"""
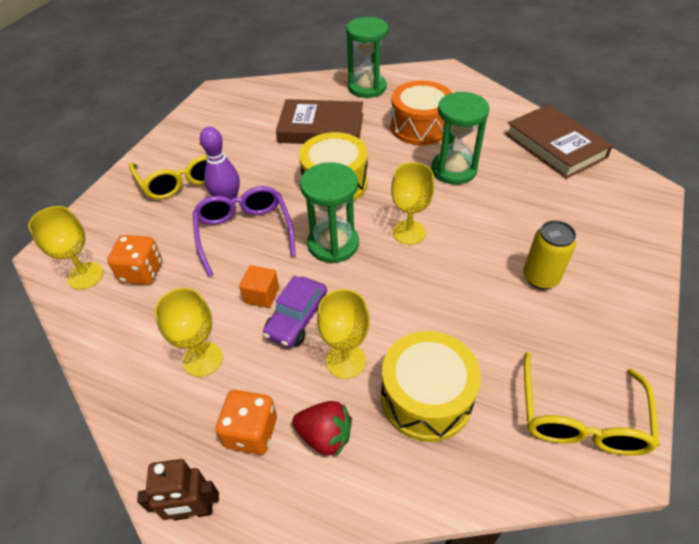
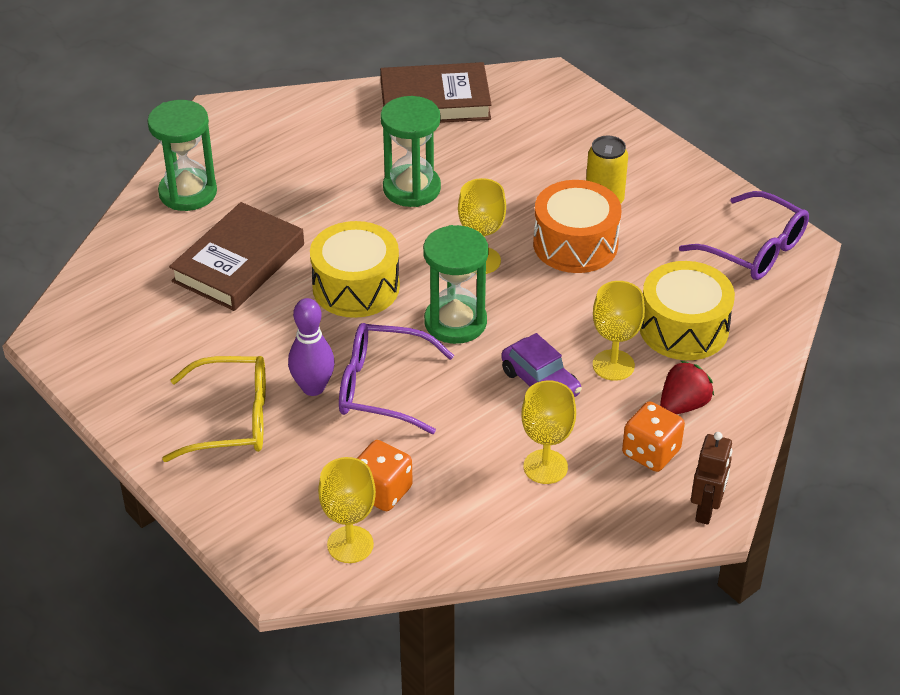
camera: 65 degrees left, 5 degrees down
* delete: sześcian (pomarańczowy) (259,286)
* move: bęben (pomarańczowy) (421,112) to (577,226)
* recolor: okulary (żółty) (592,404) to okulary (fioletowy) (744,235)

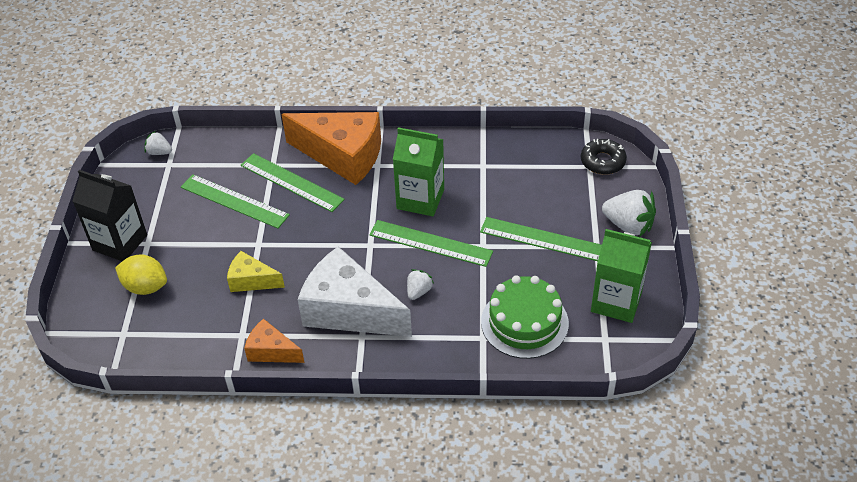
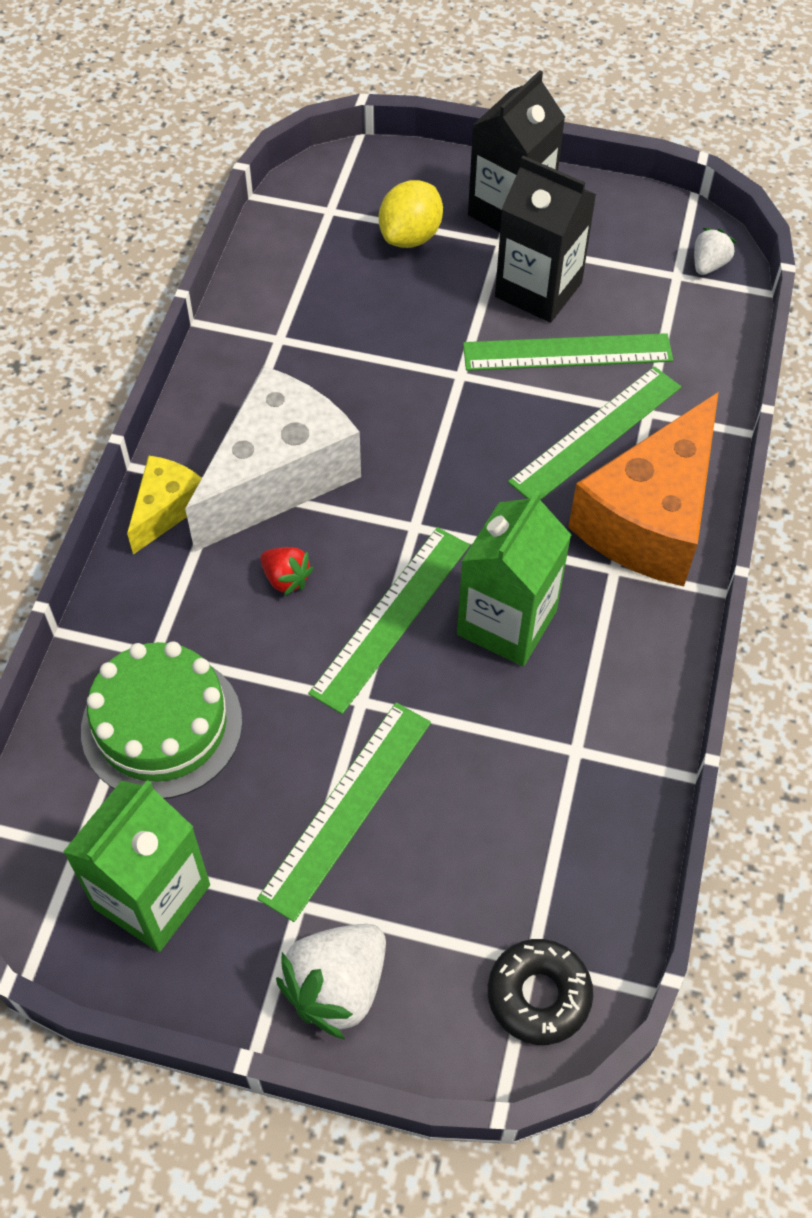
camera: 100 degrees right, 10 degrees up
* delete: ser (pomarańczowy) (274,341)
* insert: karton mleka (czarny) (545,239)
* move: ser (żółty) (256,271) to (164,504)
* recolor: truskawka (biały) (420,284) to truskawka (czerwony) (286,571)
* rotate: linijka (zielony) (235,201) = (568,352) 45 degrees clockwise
"""
** What this task involves **
Output the full listing verbatim, but drop the images.

** Task output **
camera: 65 degrees left, 5 degrees down
* delete: sześcian (pomarańczowy) (259,286)
* move: bęben (pomarańczowy) (421,112) to (577,226)
* recolor: okulary (żółty) (592,404) to okulary (fioletowy) (744,235)

camera: 100 degrees right, 10 degrees up
* delete: ser (pomarańczowy) (274,341)
* insert: karton mleka (czarny) (545,239)
* move: ser (żółty) (256,271) to (164,504)
* recolor: truskawka (biały) (420,284) to truskawka (czerwony) (286,571)
* rotate: linijka (zielony) (235,201) = (568,352) 45 degrees clockwise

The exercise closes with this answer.